### ASSIGNMENT
Give again, exactly and without pictures, the lines running from the line with "none -> yellow tile B1:C2 level 1" to the end of the records below.

[Stored entries]
********************
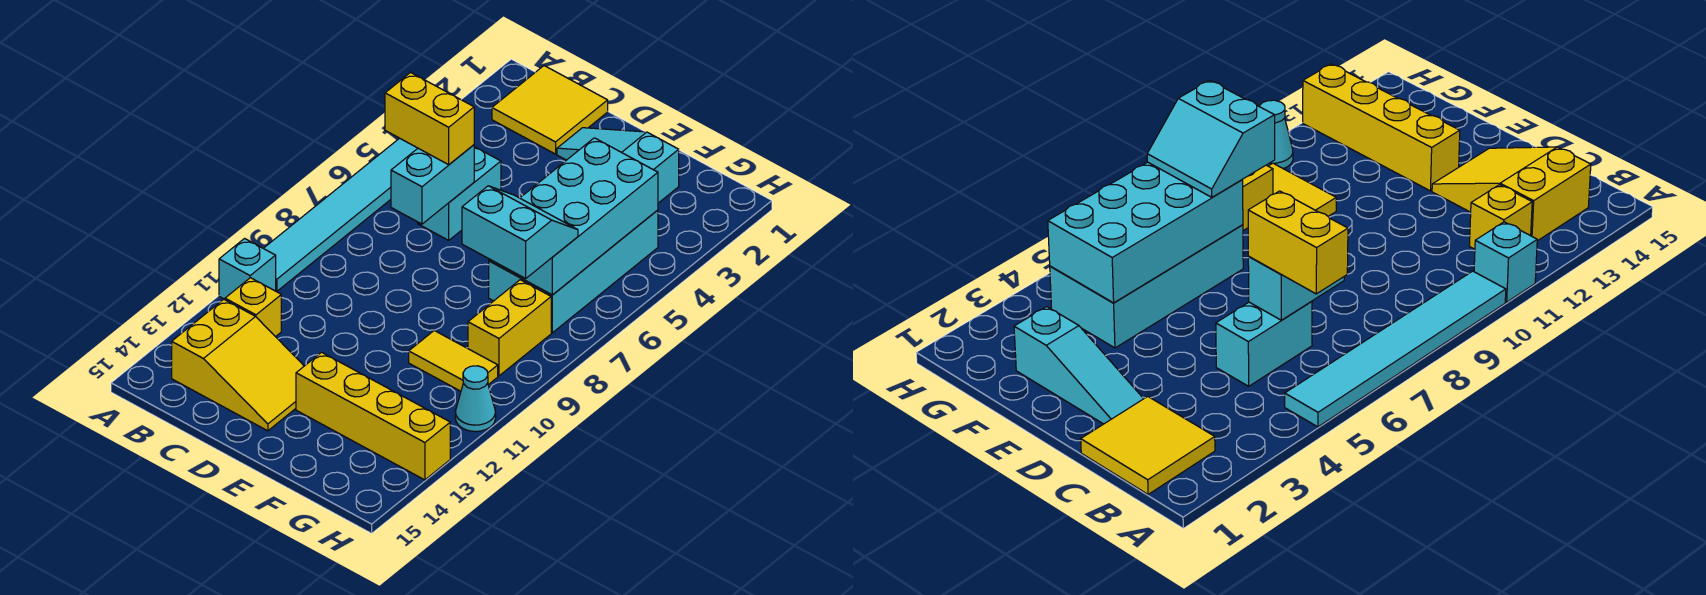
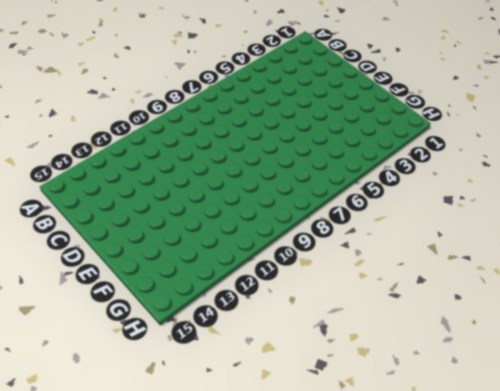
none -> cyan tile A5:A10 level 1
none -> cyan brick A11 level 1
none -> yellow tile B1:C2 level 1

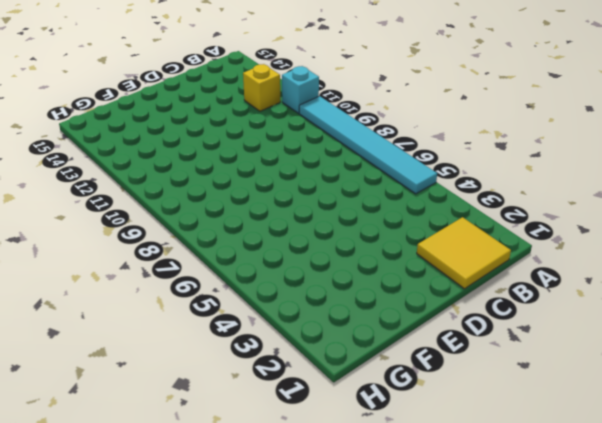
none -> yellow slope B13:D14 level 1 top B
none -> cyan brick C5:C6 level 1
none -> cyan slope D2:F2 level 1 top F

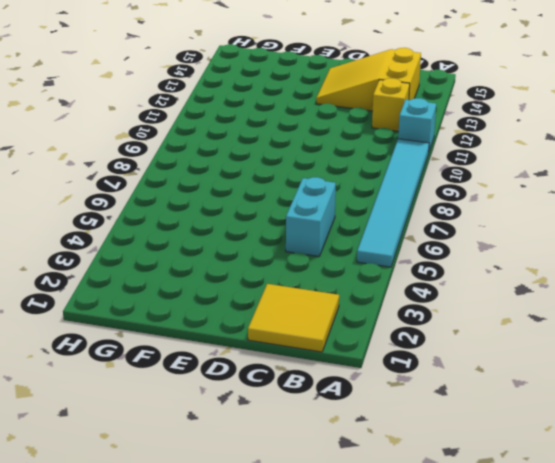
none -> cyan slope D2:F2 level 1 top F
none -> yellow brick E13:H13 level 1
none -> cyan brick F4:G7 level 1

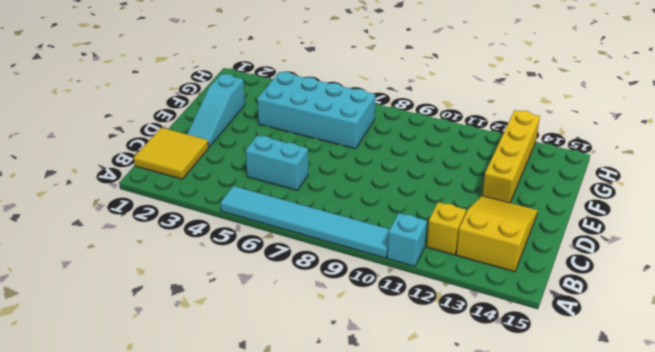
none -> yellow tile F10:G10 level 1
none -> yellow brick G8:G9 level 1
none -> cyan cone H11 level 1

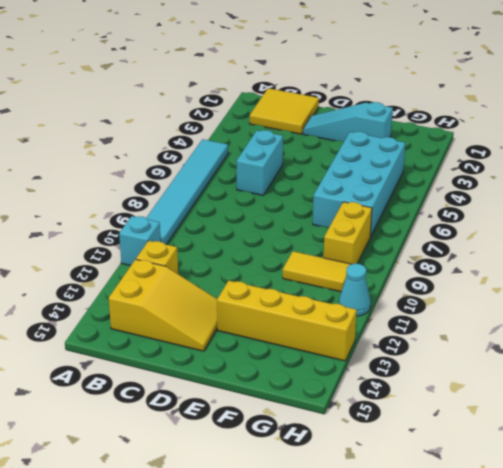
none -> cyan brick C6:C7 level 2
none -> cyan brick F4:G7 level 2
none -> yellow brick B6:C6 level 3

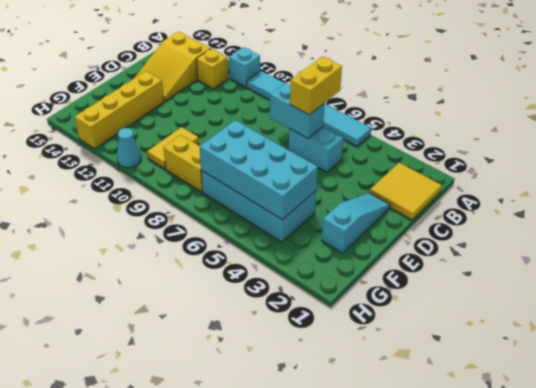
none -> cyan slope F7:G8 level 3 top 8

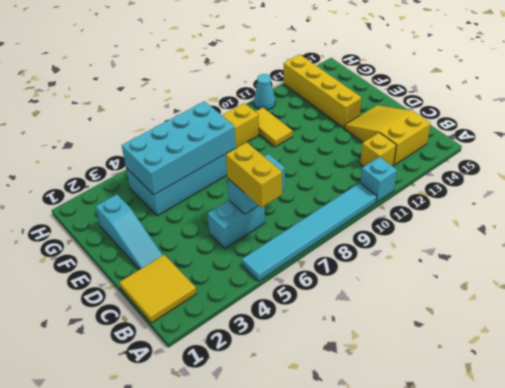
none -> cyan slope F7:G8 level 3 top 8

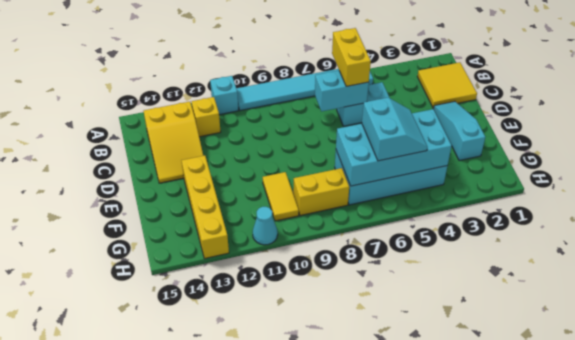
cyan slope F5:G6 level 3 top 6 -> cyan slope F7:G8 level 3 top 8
********************
### COMPLETED EXERCISE
none -> yellow tile B1:C2 level 1

none -> yellow slope B13:D14 level 1 top B
none -> cyan brick C5:C6 level 1
none -> cyan slope D2:F2 level 1 top F

none -> cyan slope D2:F2 level 1 top F
none -> yellow brick E13:H13 level 1
none -> cyan brick F4:G7 level 1

none -> yellow tile F10:G10 level 1
none -> yellow brick G8:G9 level 1
none -> cyan cone H11 level 1

none -> cyan brick C6:C7 level 2
none -> cyan brick F4:G7 level 2
none -> yellow brick B6:C6 level 3

none -> cyan slope F7:G8 level 3 top 8

none -> cyan slope F7:G8 level 3 top 8

cyan slope F5:G6 level 3 top 6 -> cyan slope F7:G8 level 3 top 8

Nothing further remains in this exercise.